● **SUPPLIED MATERIAL**:
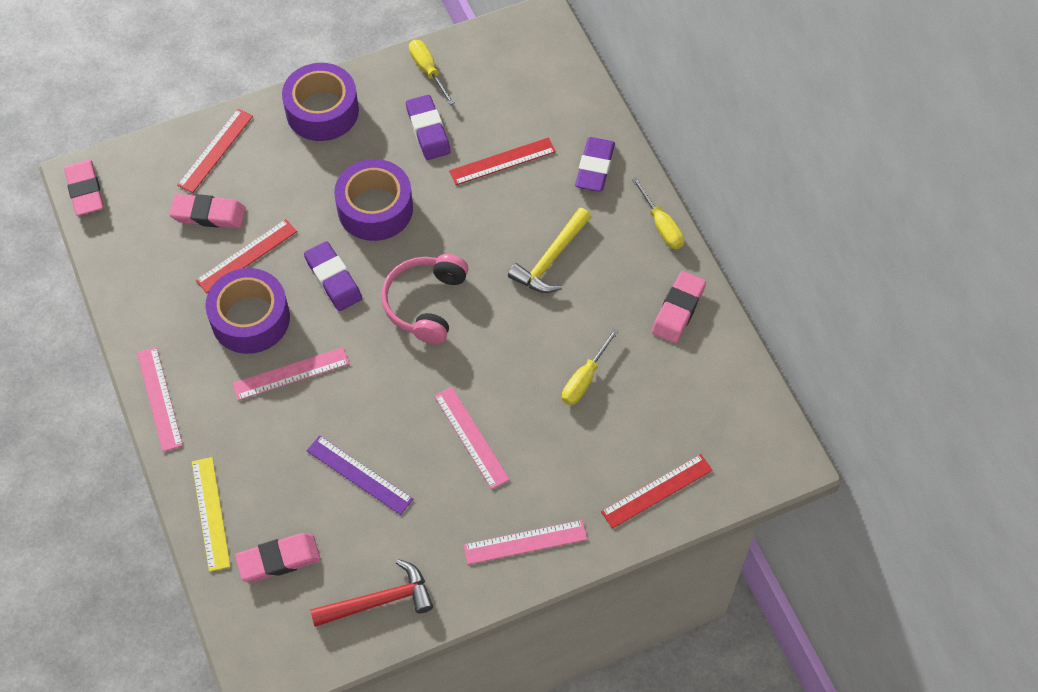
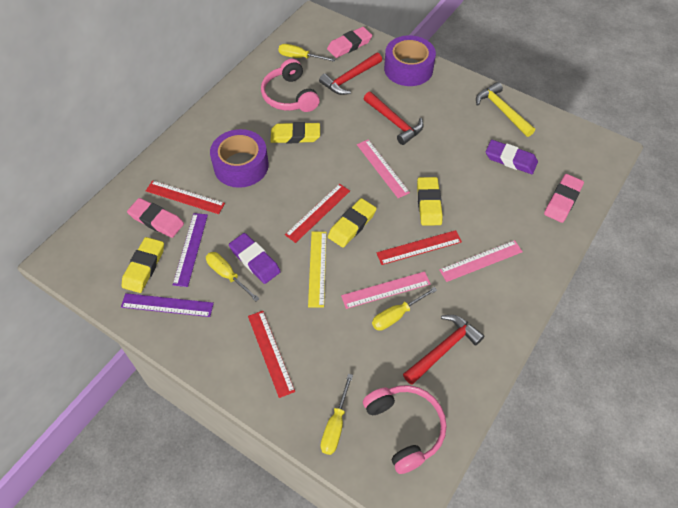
pink eraser: [64,160,104,216] [170,194,246,228] [235,533,321,582] [652,271,706,343] = 4 -> [127,198,184,238] [327,27,372,58] [544,174,584,223] = 3
pink headphones: [381,254,469,344] = 1 -> [261,59,320,112] [363,385,447,474] = 2
pink ruler: [137,347,183,452] [232,347,349,401] [434,387,510,489] [463,520,587,565] = 4 -> [341,271,431,309] [357,140,410,198] [439,240,523,282] = 3
purple eraser: [304,241,362,311] [406,95,450,160] [575,137,615,192] = 3 -> [229,233,281,284] [486,140,538,174] = 2
purple ruler: [306,435,413,515] = 1 -> [121,293,214,317] [173,213,208,287] = 2
purple tape: [205,268,290,354] [282,63,359,141] [334,159,413,241] = 3 -> [210,129,269,188] [384,35,436,86] = 2
red hammer: [310,559,433,627] = 1 -> [319,53,382,95] [364,92,424,145] [403,315,484,385] = 3
yellow eraser: none = 0 -> [122,237,164,293] [270,122,320,143] [328,198,377,248] [417,177,443,226] = 4
yellow screwdriver: [409,40,455,105] [562,328,619,405] [632,177,684,249] = 3 -> [206,252,260,301] [278,44,335,62] [321,374,353,455] [372,287,437,331] = 4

● **PROBLEM TO WORK ON**:
In your copy of the records above, include every line exactly but no pictures.

● **ANSWER SECTION**:
pink eraser: [64,160,104,216] [170,194,246,228] [235,533,321,582] [652,271,706,343] = 4 -> [127,198,184,238] [327,27,372,58] [544,174,584,223] = 3
pink headphones: [381,254,469,344] = 1 -> [261,59,320,112] [363,385,447,474] = 2
pink ruler: [137,347,183,452] [232,347,349,401] [434,387,510,489] [463,520,587,565] = 4 -> [341,271,431,309] [357,140,410,198] [439,240,523,282] = 3
purple eraser: [304,241,362,311] [406,95,450,160] [575,137,615,192] = 3 -> [229,233,281,284] [486,140,538,174] = 2
purple ruler: [306,435,413,515] = 1 -> [121,293,214,317] [173,213,208,287] = 2
purple tape: [205,268,290,354] [282,63,359,141] [334,159,413,241] = 3 -> [210,129,269,188] [384,35,436,86] = 2
red hammer: [310,559,433,627] = 1 -> [319,53,382,95] [364,92,424,145] [403,315,484,385] = 3
yellow eraser: none = 0 -> [122,237,164,293] [270,122,320,143] [328,198,377,248] [417,177,443,226] = 4
yellow screwdriver: [409,40,455,105] [562,328,619,405] [632,177,684,249] = 3 -> [206,252,260,301] [278,44,335,62] [321,374,353,455] [372,287,437,331] = 4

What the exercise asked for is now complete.